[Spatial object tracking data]
* * * * * * * * *

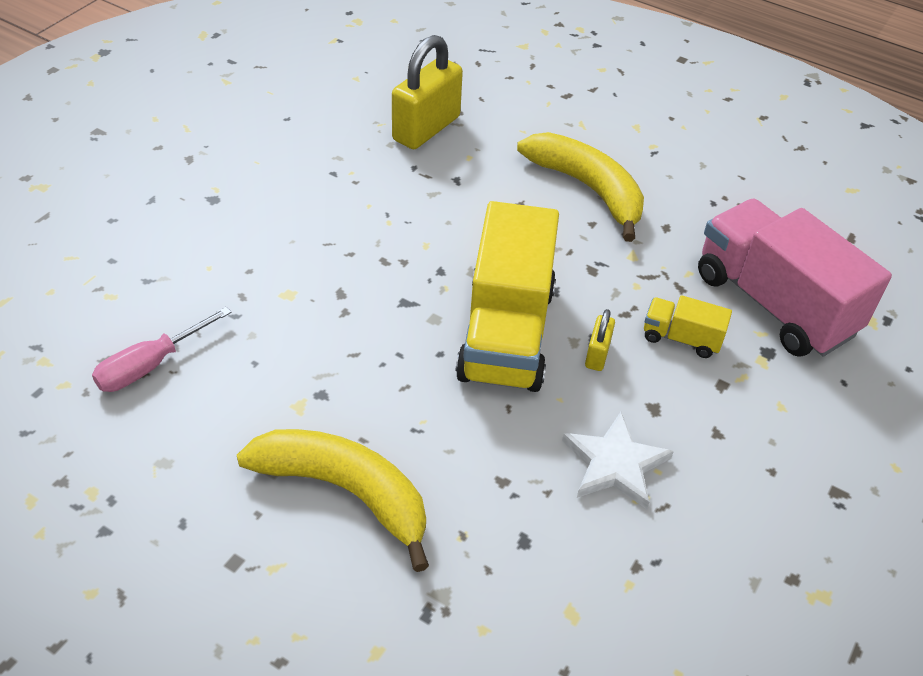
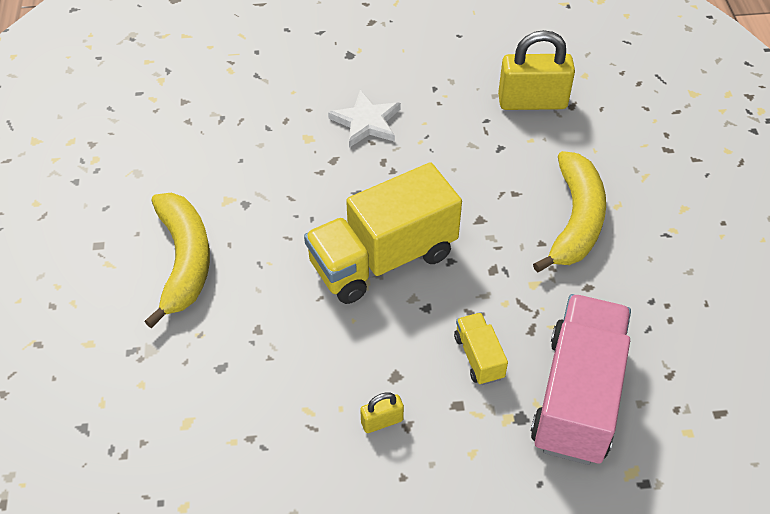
camera: 55 degrees right, 5 degrees up
(151, 365) = (197, 121): pink screwdriver -> none
(597, 354) = (413, 318): yellow padlock -> yellow padlock (382, 421)
(615, 464) = (324, 381): white star -> white star (366, 122)

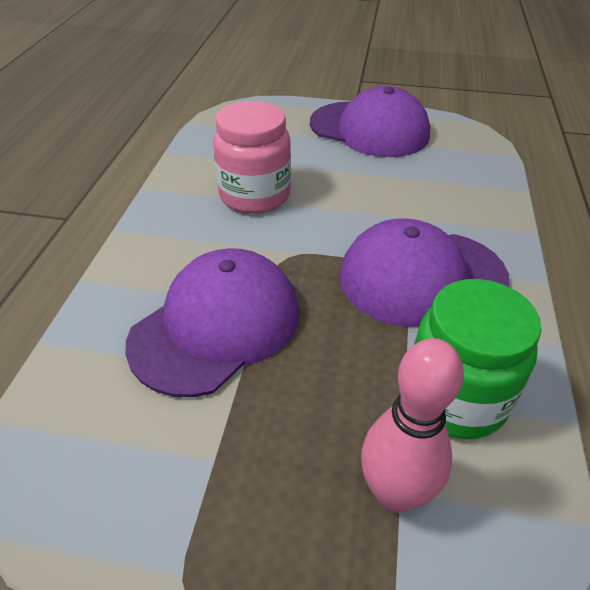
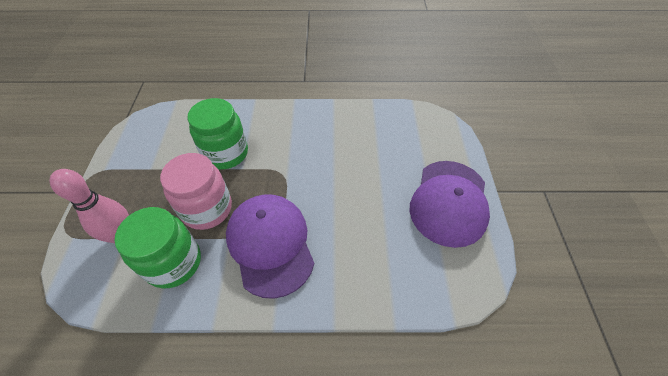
camera: 80 degrees right, 10 degrees up
(216, 325) = (226, 153): purple cap -> green jar
(254, 195) = (338, 148): pink jar -> pink jar (207, 209)

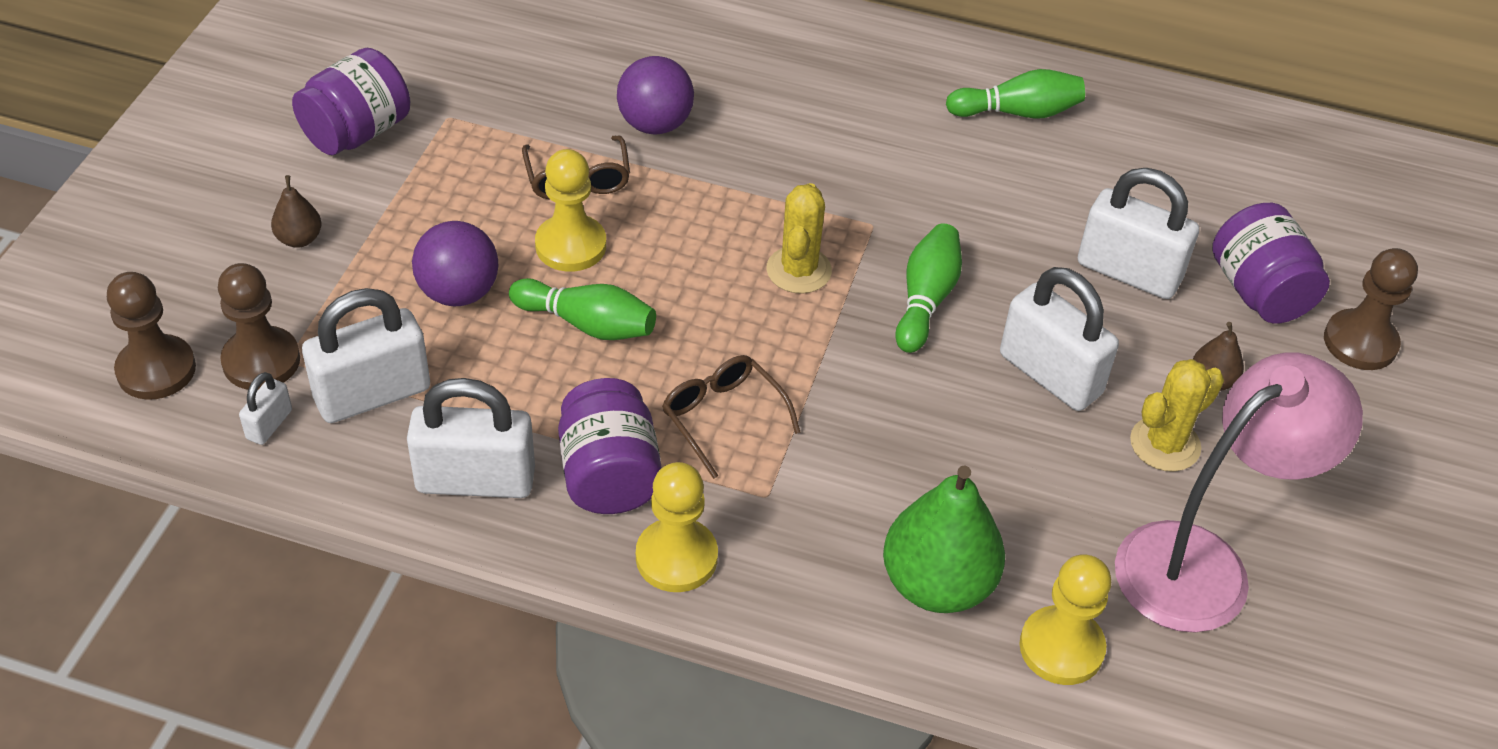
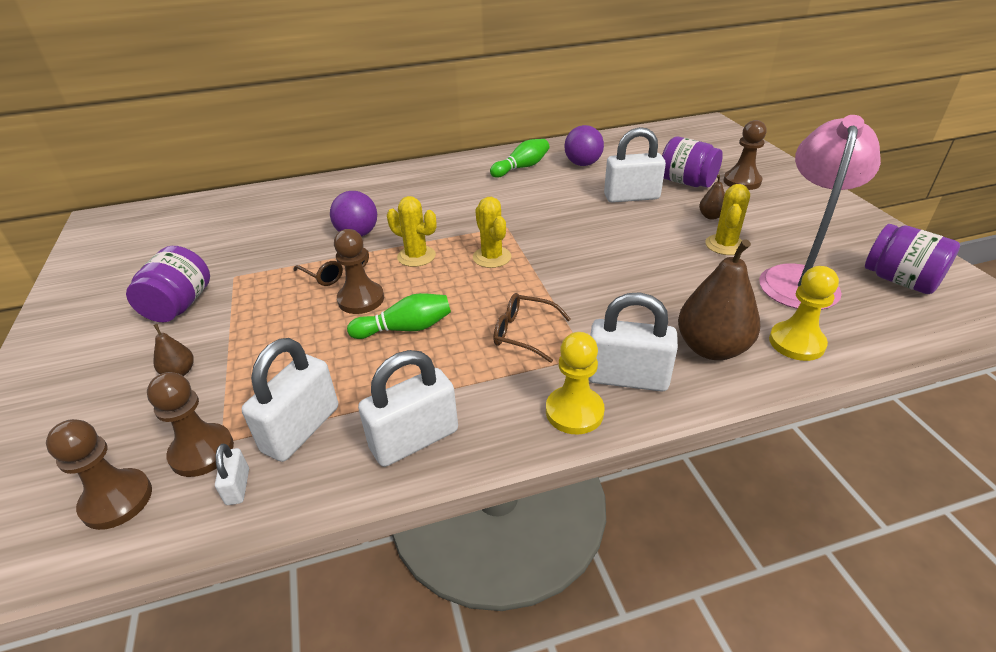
camera: 30 degrees left, 10 degrees down
(458, 292) = (313, 350): purple ball -> purple ball (582, 164)
(571, 246) = (361, 299): yellow pawn -> brown pawn
(609, 475) = (492, 392): purple jar -> purple jar (900, 280)
(699, 210) = (416, 256): none -> yellow cactus
(926, 299) = (562, 242): green bowling pin -> none
(937, 584) = (711, 348): green pear -> brown pear
(1050, 374) = (648, 243): white padlock -> white padlock (627, 378)

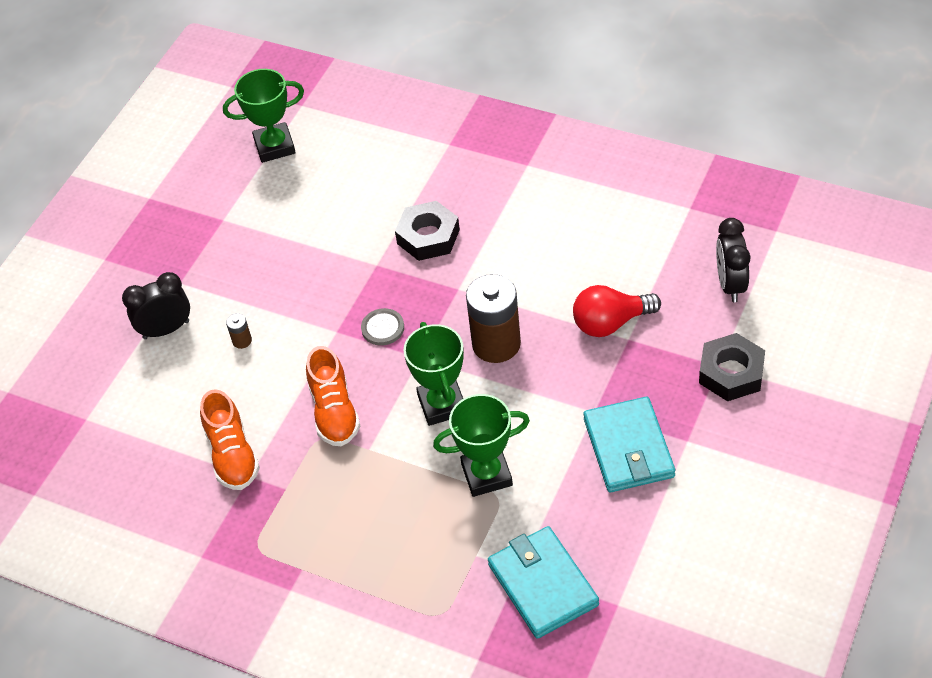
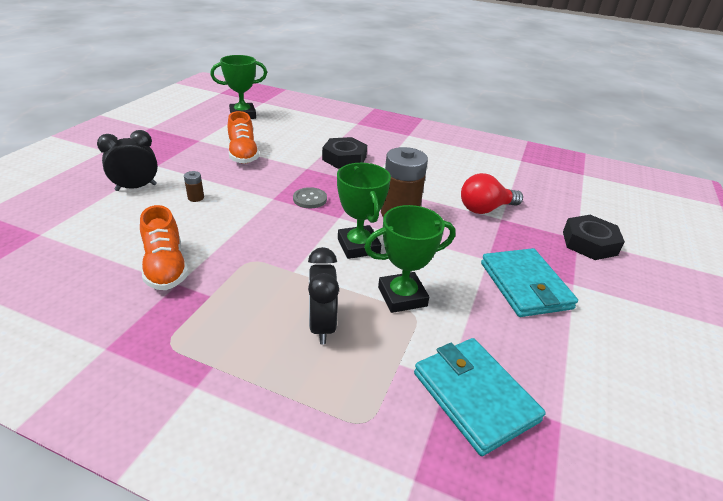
camera: 10 degrees left, 15 degrees down
(334, 412) = (265, 244): orange shoe -> orange shoe (243, 154)
(730, 284) = (565, 196): black clock -> black clock (321, 326)

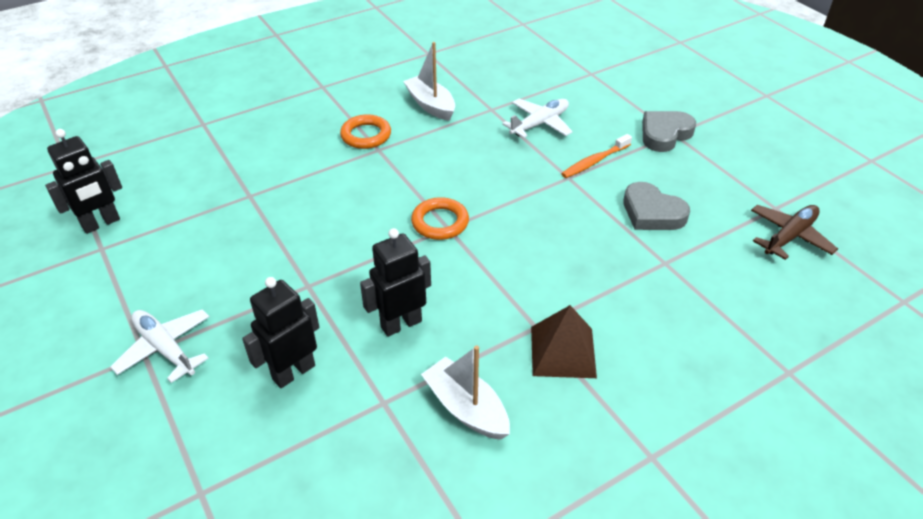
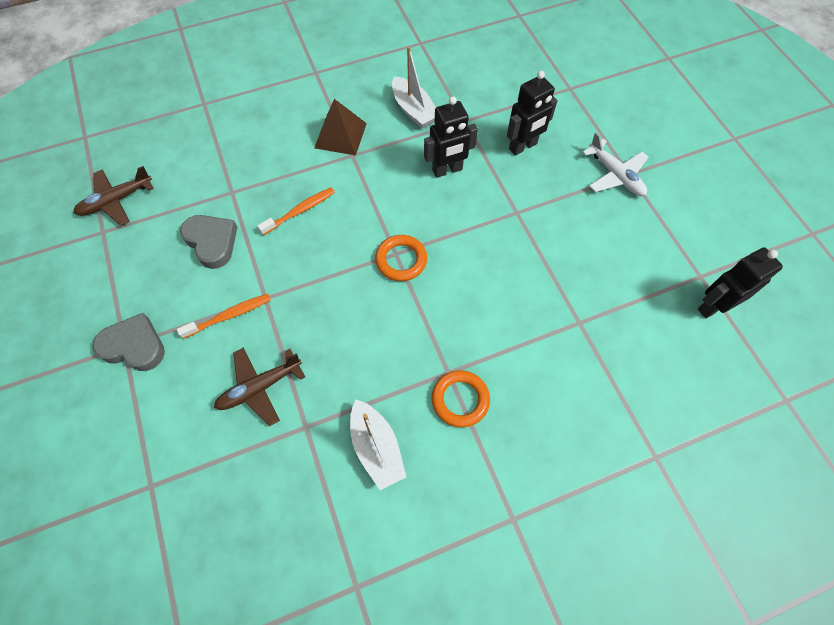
camera: 170 degrees left, 20 degrees up
(540, 124) = (259, 388): white plane -> brown plane
(572, 253) = (300, 211): none -> orange toothbrush
(664, 134) = (134, 346): grey heart -> grey heart turned 135 degrees counterclockwise

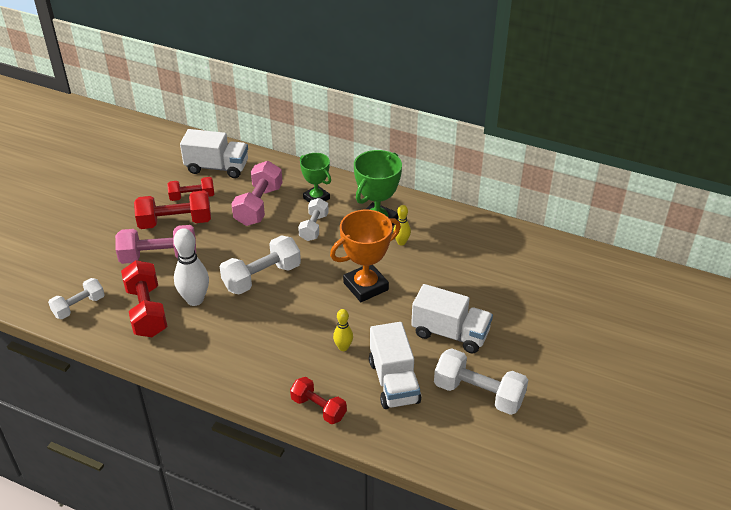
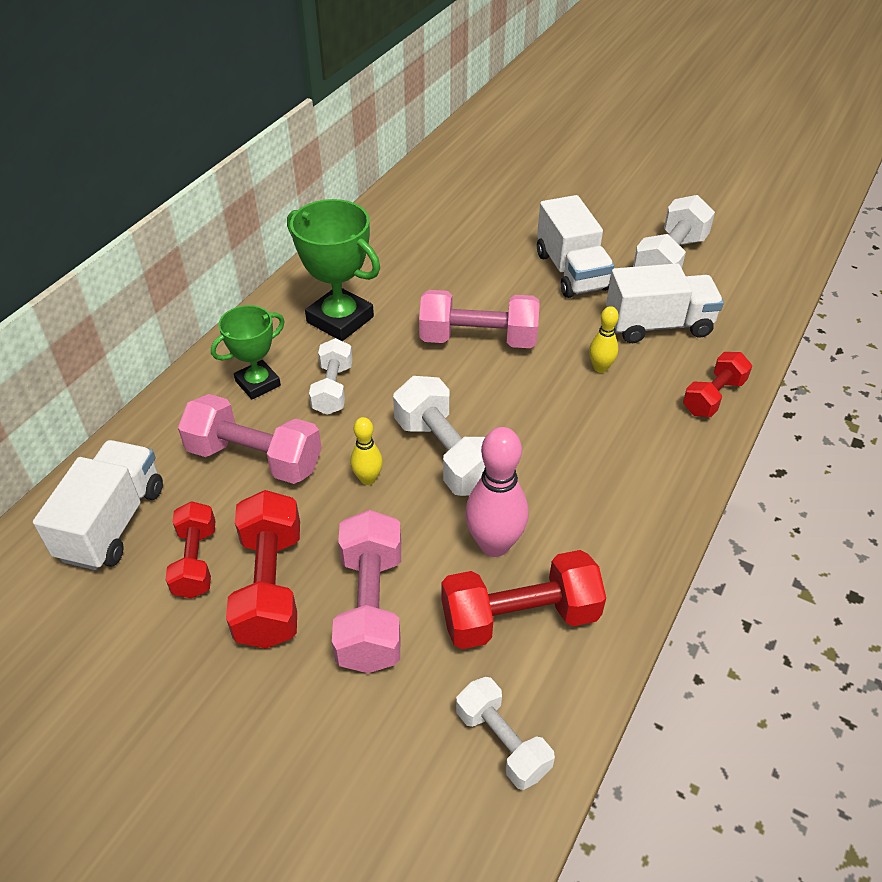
camera: 85 degrees left, 5 degrees up
(195, 300) = (494, 544): white bowling pin -> pink bowling pin
(314, 227) = (333, 389): white dumbbell -> white dumbbell turned 75 degrees clockwise
(365, 286) = (478, 339): orange trophy -> pink dumbbell
(401, 242) = (389, 299): yellow bowling pin -> yellow bowling pin (368, 479)
(450, 333) = (571, 271): white truck -> white truck turned 135 degrees clockwise

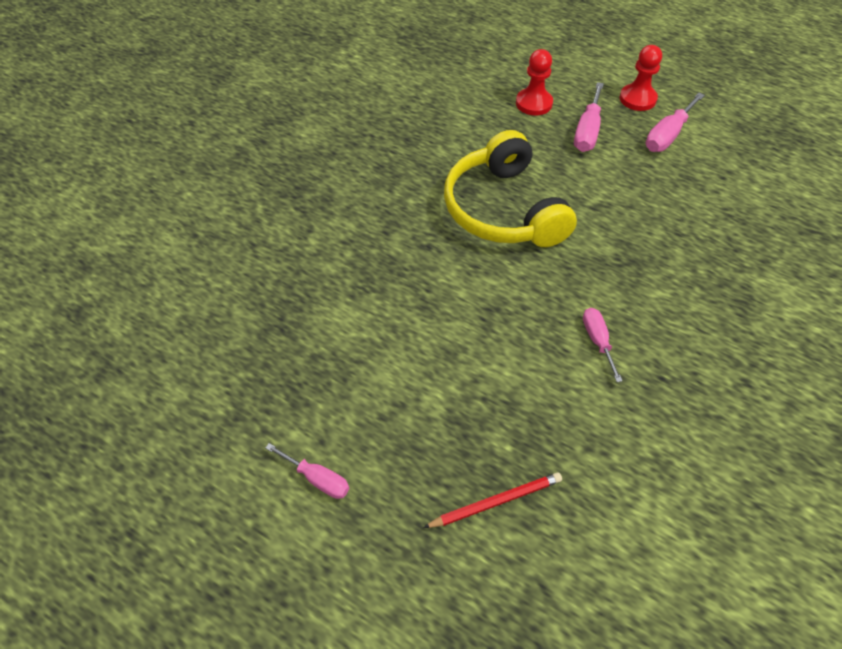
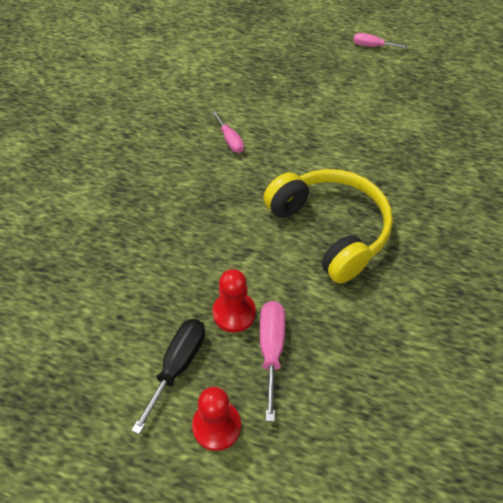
camera: 165 degrees right, 0 degrees up
(496, 501) = (274, 54): red pencil -> none
(534, 103) = (345, 383): red pawn -> red pawn (234, 313)
(667, 135) = (178, 366): pink screwdriver -> black screwdriver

* * * * * * * * *

• [TASK BRIEF]: Give back exactly the lines above from the one with "(609, 475) = (492, 392): purple" through the one with "(195, 300) = (494, 544): white", both included. Pictures don't belong in the copy.

• [WRITTEN ANSWER]:
(609, 475) = (492, 392): purple jar -> purple jar (900, 280)
(699, 210) = (416, 256): none -> yellow cactus
(926, 299) = (562, 242): green bowling pin -> none
(937, 584) = (711, 348): green pear -> brown pear
(1050, 374) = (648, 243): white padlock -> white padlock (627, 378)

camera: 10 degrees left, 15 degrees down
(334, 412) = (265, 244): orange shoe -> orange shoe (243, 154)
(730, 284) = (565, 196): black clock -> black clock (321, 326)

camera: 170 degrees left, 20 degrees up
(540, 124) = (259, 388): white plane -> brown plane
(572, 253) = (300, 211): none -> orange toothbrush
(664, 134) = (134, 346): grey heart -> grey heart turned 135 degrees counterclockwise

camera: 85 degrees left, 5 degrees up
(195, 300) = (494, 544): white bowling pin -> pink bowling pin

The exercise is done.